Present everything in the records below from the line containing "Lars [520, 108]" down to the line containing "center [247, 1586].", both lines included, as a JSON list of strings with one string per line and blank lines omitted.
"""
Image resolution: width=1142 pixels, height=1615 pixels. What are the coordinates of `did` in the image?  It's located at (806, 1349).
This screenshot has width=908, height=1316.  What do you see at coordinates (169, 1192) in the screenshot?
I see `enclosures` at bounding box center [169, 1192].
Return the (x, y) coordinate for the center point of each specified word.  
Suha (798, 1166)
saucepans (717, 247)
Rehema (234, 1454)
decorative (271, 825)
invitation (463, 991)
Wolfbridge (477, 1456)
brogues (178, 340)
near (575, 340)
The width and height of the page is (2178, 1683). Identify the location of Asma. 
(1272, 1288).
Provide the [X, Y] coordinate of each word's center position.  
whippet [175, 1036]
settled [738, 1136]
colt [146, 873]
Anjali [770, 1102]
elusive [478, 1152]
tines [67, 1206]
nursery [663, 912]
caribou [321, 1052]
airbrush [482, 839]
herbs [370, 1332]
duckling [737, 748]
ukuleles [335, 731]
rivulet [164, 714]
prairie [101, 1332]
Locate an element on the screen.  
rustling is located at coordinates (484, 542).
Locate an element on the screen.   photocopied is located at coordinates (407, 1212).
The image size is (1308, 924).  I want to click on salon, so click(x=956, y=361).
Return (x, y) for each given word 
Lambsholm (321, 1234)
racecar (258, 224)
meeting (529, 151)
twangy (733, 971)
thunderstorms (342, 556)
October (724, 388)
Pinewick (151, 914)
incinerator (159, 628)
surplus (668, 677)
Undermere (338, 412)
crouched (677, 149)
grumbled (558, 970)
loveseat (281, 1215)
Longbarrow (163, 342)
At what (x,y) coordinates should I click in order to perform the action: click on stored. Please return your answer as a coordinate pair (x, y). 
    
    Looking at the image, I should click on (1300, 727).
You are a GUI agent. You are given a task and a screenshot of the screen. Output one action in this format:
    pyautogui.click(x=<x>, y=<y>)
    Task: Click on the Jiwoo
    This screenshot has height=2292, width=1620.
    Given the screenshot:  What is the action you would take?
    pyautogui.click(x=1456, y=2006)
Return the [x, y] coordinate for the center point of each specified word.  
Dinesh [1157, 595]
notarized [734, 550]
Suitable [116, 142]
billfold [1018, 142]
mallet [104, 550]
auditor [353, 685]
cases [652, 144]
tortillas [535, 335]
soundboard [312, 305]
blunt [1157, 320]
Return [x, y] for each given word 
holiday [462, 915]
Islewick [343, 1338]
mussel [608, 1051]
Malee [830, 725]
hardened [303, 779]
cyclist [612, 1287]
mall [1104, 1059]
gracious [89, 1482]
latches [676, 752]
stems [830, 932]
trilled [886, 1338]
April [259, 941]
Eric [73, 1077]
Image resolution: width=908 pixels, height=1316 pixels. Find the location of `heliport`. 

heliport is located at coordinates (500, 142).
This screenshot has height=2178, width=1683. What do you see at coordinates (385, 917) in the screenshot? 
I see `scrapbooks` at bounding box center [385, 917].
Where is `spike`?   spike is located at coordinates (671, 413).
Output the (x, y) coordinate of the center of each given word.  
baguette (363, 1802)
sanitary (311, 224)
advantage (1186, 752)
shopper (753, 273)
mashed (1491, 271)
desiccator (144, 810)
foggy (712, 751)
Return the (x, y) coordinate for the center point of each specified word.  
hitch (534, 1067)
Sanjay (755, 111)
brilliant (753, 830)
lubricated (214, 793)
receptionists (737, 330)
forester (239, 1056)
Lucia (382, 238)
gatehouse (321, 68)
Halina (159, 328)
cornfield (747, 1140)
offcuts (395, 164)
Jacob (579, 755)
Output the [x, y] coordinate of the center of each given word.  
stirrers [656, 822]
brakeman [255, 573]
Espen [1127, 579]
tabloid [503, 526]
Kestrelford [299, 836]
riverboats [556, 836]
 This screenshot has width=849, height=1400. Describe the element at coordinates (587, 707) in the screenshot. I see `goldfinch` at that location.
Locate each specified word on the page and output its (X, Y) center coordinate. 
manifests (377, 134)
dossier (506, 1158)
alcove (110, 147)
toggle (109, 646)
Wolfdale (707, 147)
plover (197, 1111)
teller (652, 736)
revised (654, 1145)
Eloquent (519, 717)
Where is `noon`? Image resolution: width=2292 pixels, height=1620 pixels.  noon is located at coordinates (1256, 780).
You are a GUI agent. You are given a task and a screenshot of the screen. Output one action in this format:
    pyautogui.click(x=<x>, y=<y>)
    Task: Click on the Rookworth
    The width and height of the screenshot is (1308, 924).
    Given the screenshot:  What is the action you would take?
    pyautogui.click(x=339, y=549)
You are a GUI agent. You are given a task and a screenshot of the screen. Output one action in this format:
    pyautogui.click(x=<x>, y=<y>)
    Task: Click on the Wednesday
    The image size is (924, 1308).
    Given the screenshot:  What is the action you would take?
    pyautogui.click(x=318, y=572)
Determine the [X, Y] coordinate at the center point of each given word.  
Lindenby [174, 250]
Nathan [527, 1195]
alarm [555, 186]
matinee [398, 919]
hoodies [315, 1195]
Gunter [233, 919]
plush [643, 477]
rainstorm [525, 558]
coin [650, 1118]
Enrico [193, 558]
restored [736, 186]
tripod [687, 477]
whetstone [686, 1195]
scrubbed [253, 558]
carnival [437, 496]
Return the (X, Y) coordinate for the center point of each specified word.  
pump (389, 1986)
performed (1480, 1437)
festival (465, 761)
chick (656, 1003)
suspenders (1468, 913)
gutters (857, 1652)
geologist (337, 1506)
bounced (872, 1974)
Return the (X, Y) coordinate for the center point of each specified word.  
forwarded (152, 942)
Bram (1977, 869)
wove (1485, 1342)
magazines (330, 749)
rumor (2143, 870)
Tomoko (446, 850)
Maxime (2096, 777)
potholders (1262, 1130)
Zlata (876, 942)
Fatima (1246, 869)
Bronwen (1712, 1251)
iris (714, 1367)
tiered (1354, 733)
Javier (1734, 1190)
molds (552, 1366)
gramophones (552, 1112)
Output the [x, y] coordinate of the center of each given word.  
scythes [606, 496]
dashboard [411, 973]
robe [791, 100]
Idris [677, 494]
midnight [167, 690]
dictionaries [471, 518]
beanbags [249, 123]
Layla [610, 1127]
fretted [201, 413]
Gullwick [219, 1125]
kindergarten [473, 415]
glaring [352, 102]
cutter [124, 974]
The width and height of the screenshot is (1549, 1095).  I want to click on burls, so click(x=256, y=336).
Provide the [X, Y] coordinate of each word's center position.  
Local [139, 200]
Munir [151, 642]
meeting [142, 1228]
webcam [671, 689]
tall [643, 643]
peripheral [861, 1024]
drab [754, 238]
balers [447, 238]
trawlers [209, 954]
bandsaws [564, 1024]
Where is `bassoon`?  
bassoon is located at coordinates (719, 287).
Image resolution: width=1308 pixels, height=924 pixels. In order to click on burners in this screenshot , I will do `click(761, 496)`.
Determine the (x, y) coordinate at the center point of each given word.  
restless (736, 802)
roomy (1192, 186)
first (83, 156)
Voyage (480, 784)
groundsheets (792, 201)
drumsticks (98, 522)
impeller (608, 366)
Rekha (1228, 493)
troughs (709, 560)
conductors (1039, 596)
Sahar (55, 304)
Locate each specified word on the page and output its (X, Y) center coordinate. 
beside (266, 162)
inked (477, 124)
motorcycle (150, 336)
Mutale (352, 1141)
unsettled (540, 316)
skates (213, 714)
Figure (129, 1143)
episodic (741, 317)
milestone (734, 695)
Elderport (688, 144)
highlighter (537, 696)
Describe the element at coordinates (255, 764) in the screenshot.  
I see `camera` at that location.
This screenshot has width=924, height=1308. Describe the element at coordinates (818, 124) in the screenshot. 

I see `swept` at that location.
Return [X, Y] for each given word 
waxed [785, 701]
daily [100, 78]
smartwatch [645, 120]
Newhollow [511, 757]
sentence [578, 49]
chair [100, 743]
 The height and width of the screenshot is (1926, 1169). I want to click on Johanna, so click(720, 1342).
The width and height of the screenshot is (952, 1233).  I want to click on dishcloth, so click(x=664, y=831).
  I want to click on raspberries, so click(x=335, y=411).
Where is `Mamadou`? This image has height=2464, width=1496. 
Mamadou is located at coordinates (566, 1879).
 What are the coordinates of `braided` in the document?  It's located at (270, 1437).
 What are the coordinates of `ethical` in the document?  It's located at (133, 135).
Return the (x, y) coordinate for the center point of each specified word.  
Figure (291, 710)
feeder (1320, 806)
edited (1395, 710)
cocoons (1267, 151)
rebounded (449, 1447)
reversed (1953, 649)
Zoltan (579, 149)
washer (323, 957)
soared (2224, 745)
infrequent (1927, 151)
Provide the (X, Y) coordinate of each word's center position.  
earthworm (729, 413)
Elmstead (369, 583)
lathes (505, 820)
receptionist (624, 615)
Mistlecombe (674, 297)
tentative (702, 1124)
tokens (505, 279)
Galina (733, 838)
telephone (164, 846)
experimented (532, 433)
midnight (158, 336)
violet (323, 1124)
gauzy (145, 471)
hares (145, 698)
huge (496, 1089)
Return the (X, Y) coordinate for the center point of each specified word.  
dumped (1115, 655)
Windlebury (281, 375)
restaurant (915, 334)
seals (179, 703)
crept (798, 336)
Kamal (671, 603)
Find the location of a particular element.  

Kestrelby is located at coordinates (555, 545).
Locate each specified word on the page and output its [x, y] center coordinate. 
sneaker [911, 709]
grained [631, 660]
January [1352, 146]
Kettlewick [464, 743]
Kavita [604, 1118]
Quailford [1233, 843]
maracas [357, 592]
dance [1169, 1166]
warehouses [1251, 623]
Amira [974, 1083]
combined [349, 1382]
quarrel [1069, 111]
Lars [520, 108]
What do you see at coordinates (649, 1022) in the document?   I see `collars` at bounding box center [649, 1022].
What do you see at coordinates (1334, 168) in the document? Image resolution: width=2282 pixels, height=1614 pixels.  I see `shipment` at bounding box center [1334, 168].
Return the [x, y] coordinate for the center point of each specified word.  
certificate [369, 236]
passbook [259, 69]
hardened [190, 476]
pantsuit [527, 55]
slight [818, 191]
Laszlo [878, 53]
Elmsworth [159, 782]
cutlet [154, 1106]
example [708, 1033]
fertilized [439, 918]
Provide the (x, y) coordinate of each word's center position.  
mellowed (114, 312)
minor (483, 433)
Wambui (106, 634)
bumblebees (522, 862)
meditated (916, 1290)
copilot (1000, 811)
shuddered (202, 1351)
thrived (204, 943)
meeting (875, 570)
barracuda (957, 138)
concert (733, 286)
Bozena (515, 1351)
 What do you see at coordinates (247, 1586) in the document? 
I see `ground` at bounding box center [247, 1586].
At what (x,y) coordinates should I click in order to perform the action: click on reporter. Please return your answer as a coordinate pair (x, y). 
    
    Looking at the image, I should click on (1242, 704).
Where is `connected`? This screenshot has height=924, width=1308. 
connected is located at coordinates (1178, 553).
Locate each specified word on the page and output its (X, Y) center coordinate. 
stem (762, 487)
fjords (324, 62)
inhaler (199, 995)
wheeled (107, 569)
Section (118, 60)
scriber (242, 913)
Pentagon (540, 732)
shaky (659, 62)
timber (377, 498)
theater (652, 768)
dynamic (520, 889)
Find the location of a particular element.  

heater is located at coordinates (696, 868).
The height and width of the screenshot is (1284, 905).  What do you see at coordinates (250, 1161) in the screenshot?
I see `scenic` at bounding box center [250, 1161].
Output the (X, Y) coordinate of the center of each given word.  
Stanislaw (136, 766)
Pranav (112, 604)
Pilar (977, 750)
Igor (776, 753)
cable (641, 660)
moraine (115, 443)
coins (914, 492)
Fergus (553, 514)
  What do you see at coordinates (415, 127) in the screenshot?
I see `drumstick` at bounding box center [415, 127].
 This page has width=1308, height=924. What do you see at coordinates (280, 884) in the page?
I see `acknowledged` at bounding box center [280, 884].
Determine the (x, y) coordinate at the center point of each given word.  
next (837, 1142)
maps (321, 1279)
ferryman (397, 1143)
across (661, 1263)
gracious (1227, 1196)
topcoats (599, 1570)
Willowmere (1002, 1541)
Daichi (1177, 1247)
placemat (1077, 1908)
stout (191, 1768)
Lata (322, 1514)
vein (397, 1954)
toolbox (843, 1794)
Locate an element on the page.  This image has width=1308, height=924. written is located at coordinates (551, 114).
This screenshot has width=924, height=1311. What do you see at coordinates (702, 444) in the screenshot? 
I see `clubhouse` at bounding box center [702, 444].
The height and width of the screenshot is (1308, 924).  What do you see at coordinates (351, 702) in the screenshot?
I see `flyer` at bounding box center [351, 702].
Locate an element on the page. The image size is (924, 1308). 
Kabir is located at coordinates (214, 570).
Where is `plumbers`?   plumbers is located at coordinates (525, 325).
"""
The reply =
[
  "Lars [520, 108]",
  "What do you see at coordinates (649, 1022) in the document?   I see `collars` at bounding box center [649, 1022].",
  "What do you see at coordinates (1334, 168) in the document? Image resolution: width=2282 pixels, height=1614 pixels.  I see `shipment` at bounding box center [1334, 168].",
  "Return the [x, y] coordinate for the center point of each specified word.  ",
  "certificate [369, 236]",
  "passbook [259, 69]",
  "hardened [190, 476]",
  "pantsuit [527, 55]",
  "slight [818, 191]",
  "Laszlo [878, 53]",
  "Elmsworth [159, 782]",
  "cutlet [154, 1106]",
  "example [708, 1033]",
  "fertilized [439, 918]",
  "Provide the (x, y) coordinate of each word's center position.  ",
  "mellowed (114, 312)",
  "minor (483, 433)",
  "Wambui (106, 634)",
  "bumblebees (522, 862)",
  "meditated (916, 1290)",
  "copilot (1000, 811)",
  "shuddered (202, 1351)",
  "thrived (204, 943)",
  "meeting (875, 570)",
  "barracuda (957, 138)",
  "concert (733, 286)",
  "Bozena (515, 1351)",
  " What do you see at coordinates (247, 1586) in the document? ",
  "I see `ground` at bounding box center [247, 1586]."
]